━━━━━ Source information ━━━━━

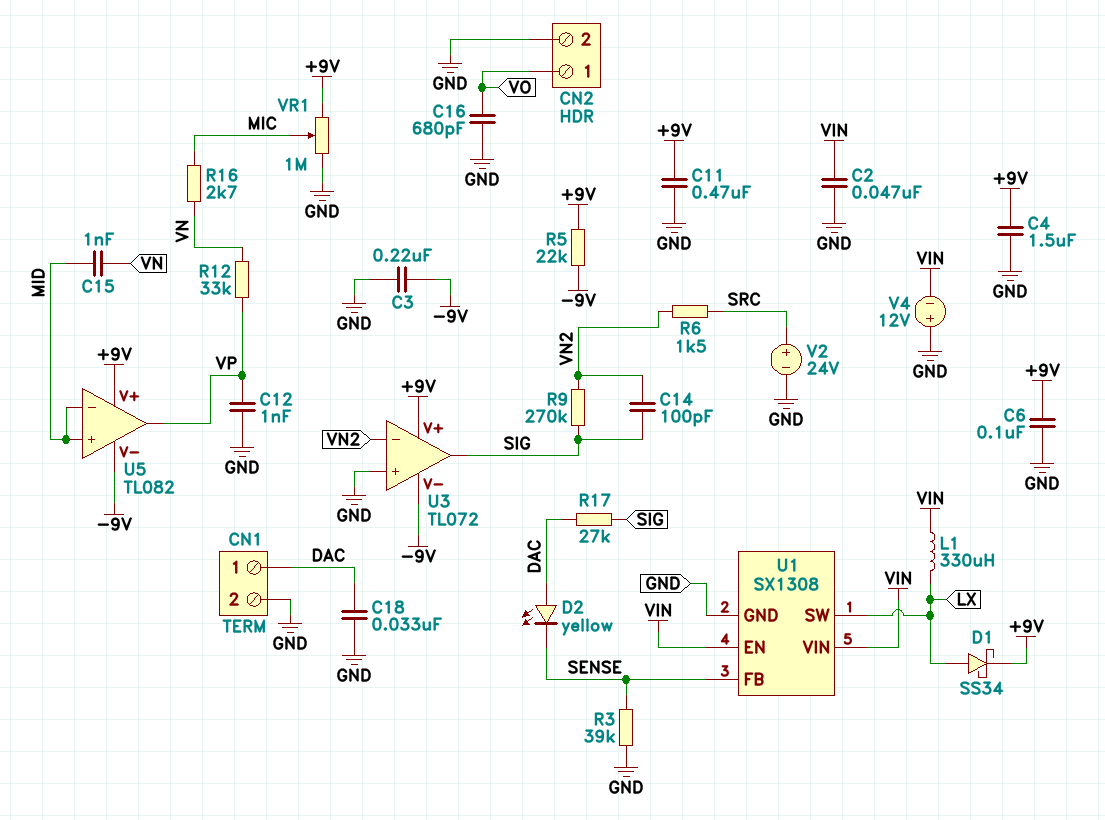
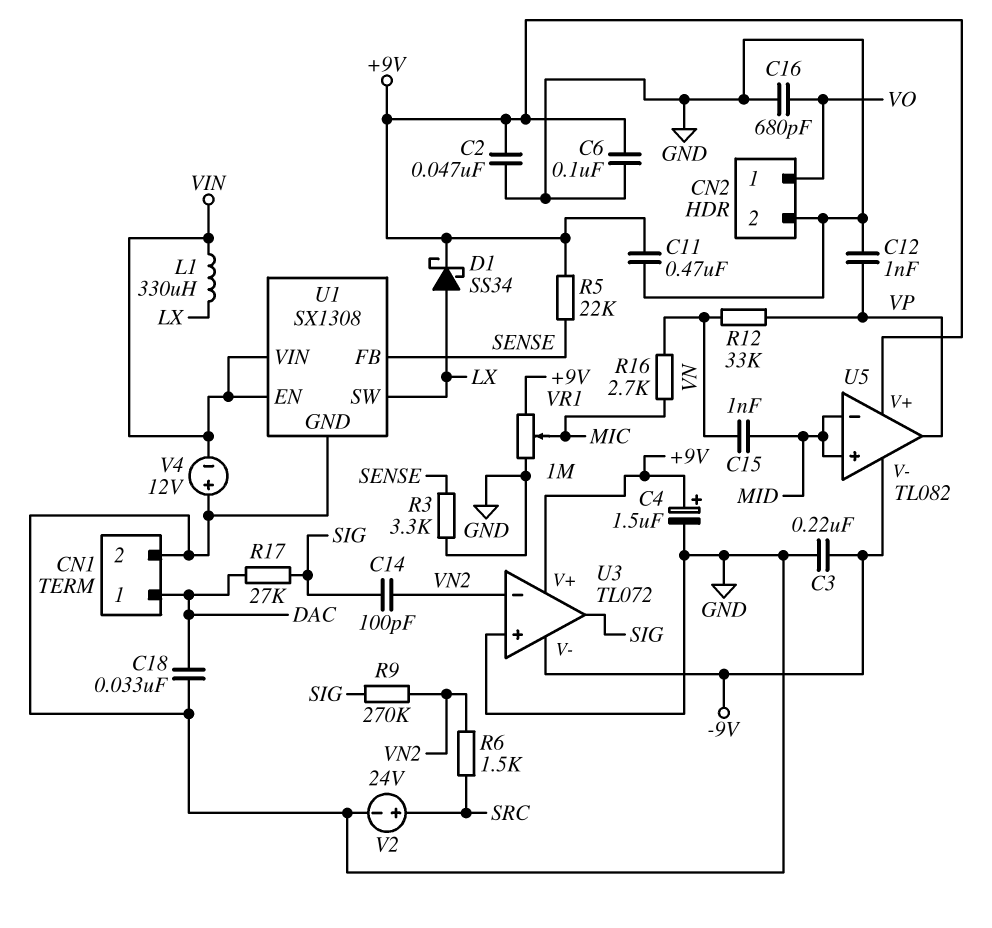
C2: 47nF (GND, VIN) -> 47nF (+9V, GND)
C4: 1.5uF (+9V, GND) -> 1.5uF (plus +9V, minus GND)
D2: LED yellow (A DAC, K SENSE) -> none
R3: 39k (GND, SENSE) -> 3.3k (GND, SENSE)
R5: 22k (+9V, -9V) -> 22k (+9V, SENSE)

━━━━━

Instructions to follow
Reproduce exactly the line that contains "R3: 39k (GND, SENSE) -> 3.3k (GND, SENSE)" together with each line after it to the end of the entries; include no other lines.

Task solution
R3: 39k (GND, SENSE) -> 3.3k (GND, SENSE)
R5: 22k (+9V, -9V) -> 22k (+9V, SENSE)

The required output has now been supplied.